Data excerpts
------
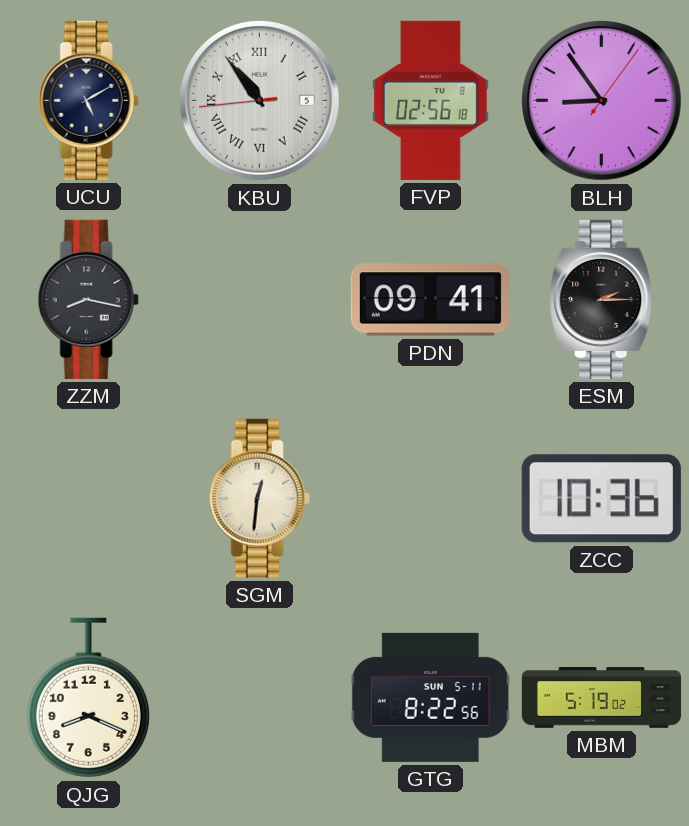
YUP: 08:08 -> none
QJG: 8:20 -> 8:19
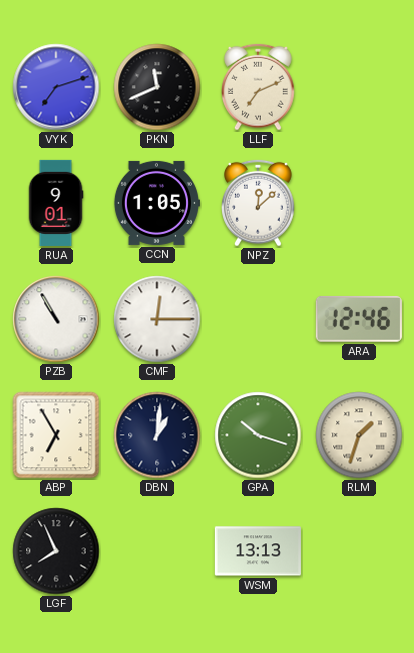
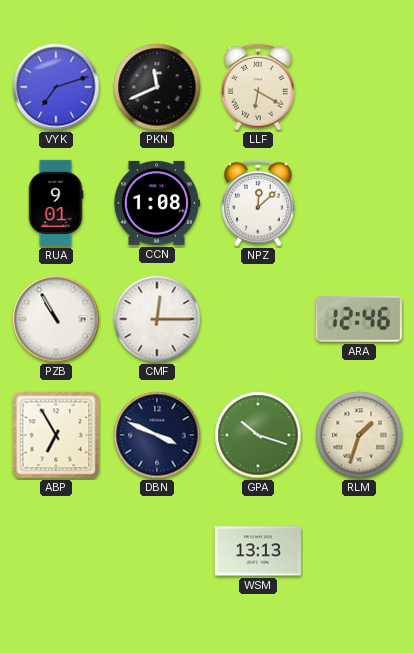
LLF: 7:11 -> 6:20
CCN: 1:05 -> 1:08
DBN: 1:01 -> 3:49
LGF: 7:56 -> none
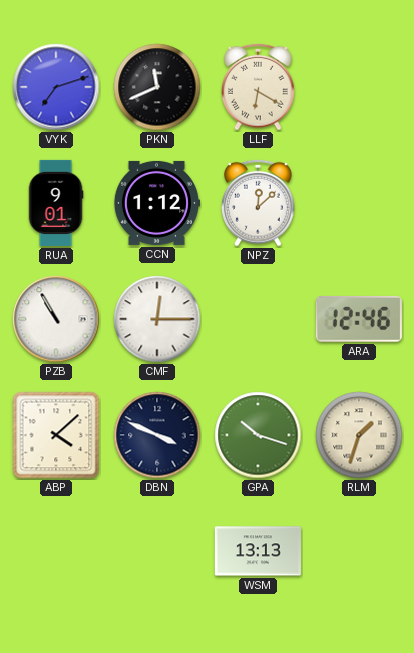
CCN: 1:08 -> 1:12
ABP: 6:55 -> 4:08
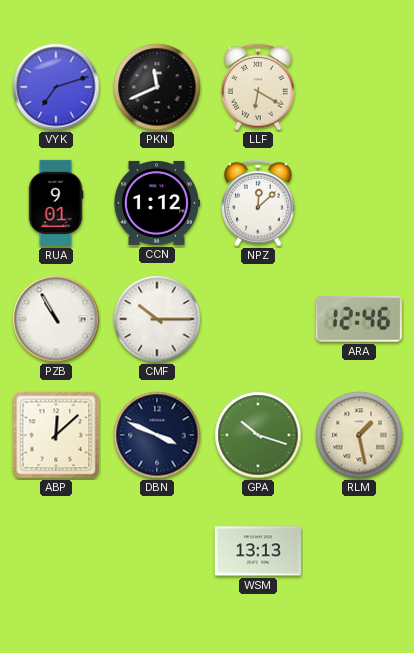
CMF: 12:15 -> 10:15
ABP: 4:08 -> 12:08
RLM: 1:33 -> 1:28
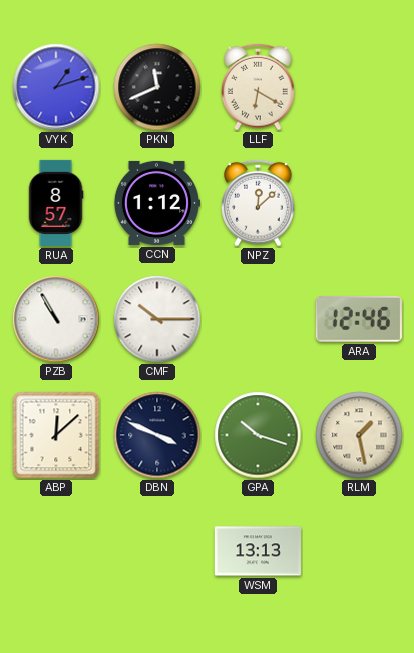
VYK: 7:12 -> 1:12
RUA: 9:01 -> 8:57
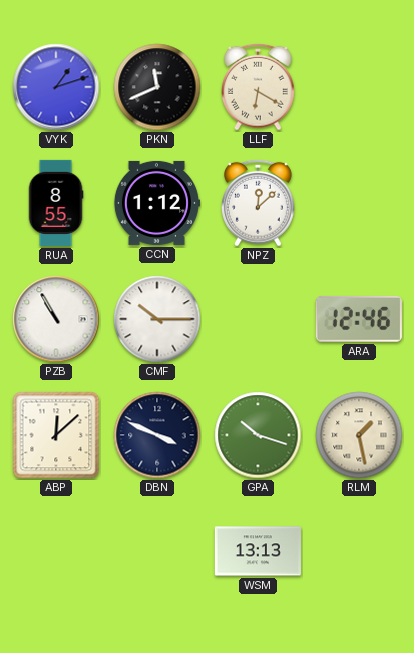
RUA: 8:57 -> 8:55
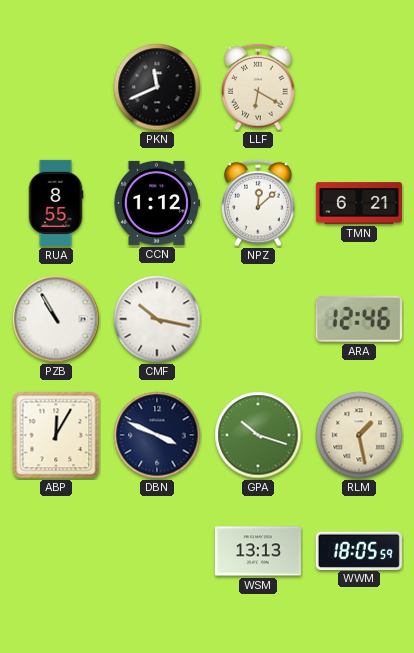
VYK: 1:12 -> none
TMN: none -> 6:21
CMF: 10:15 -> 10:17
ABP: 12:08 -> 12:05
WWM: none -> 18:05
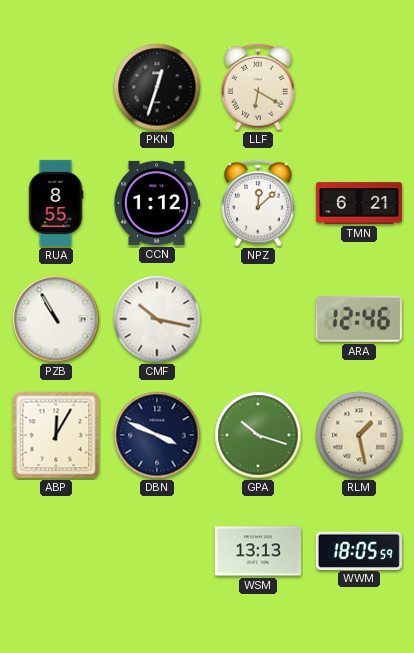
PKN: 11:41 -> 12:33
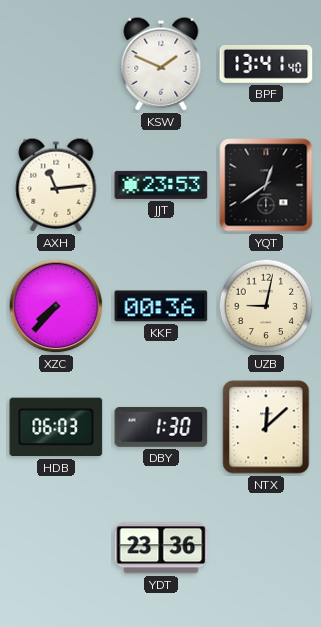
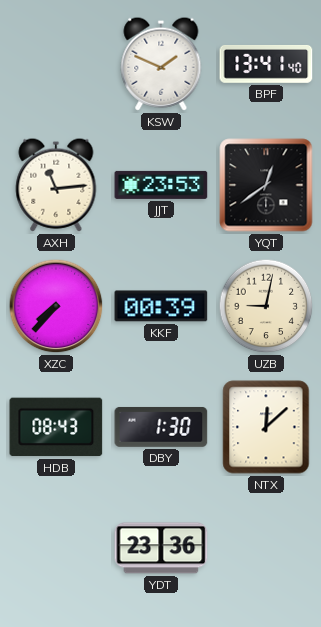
KKF: 00:36 -> 00:39
HDB: 06:03 -> 08:43
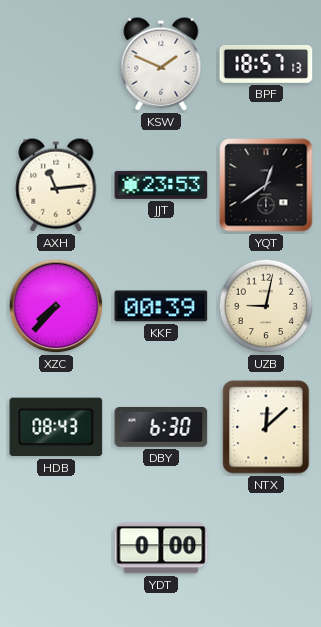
BPF: 13:41 -> 18:57
DBY: 1:30 -> 6:30
YDT: 23:36 -> 0:00
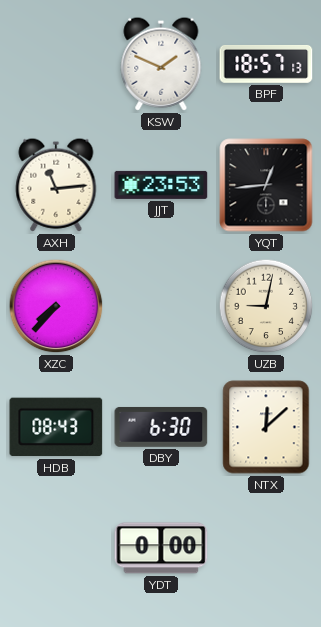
YQT: 12:39 -> 12:44
KKF: 00:39 -> none
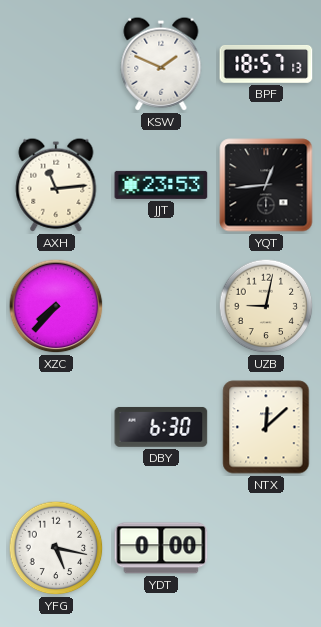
HDB: 08:43 -> none
YFG: none -> 5:17
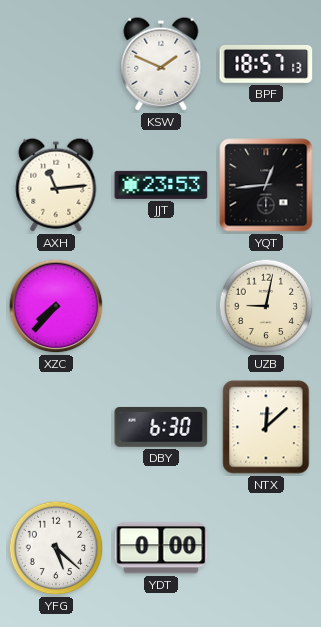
YFG: 5:17 -> 5:22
------
§ EXERCISE GOAL: Change every "none" in the entries above to "off" and write all the entries out again with nothing else altered. Leave the pictures out of your answer.

§ FULL RESPONSE:
YUP: 08:08 -> off
QJG: 8:20 -> 8:19
LLF: 7:11 -> 6:20
CCN: 1:05 -> 1:08
DBN: 1:01 -> 3:49
LGF: 7:56 -> off
CCN: 1:08 -> 1:12
ABP: 6:55 -> 4:08
CMF: 12:15 -> 10:15
ABP: 4:08 -> 12:08
RLM: 1:33 -> 1:28
VYK: 7:12 -> 1:12
RUA: 9:01 -> 8:57
RUA: 8:57 -> 8:55
VYK: 1:12 -> off
TMN: off -> 6:21
CMF: 10:15 -> 10:17
ABP: 12:08 -> 12:05
WWM: off -> 18:05
PKN: 11:41 -> 12:33
KKF: 00:36 -> 00:39
HDB: 06:03 -> 08:43
BPF: 13:41 -> 18:57
DBY: 1:30 -> 6:30
YDT: 23:36 -> 0:00
YQT: 12:39 -> 12:44
KKF: 00:39 -> off
HDB: 08:43 -> off
YFG: off -> 5:17
YFG: 5:17 -> 5:22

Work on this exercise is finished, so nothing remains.